-------- TASK INPUTS --------

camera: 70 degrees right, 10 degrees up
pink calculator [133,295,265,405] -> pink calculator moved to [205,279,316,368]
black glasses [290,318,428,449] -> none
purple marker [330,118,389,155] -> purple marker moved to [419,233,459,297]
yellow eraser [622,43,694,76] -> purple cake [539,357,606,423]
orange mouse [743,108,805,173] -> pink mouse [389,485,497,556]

--------

### TASK
Please output every line shown above exactly.

### REPLY TO THE EXERCISE
camera: 70 degrees right, 10 degrees up
pink calculator [133,295,265,405] -> pink calculator moved to [205,279,316,368]
black glasses [290,318,428,449] -> none
purple marker [330,118,389,155] -> purple marker moved to [419,233,459,297]
yellow eraser [622,43,694,76] -> purple cake [539,357,606,423]
orange mouse [743,108,805,173] -> pink mouse [389,485,497,556]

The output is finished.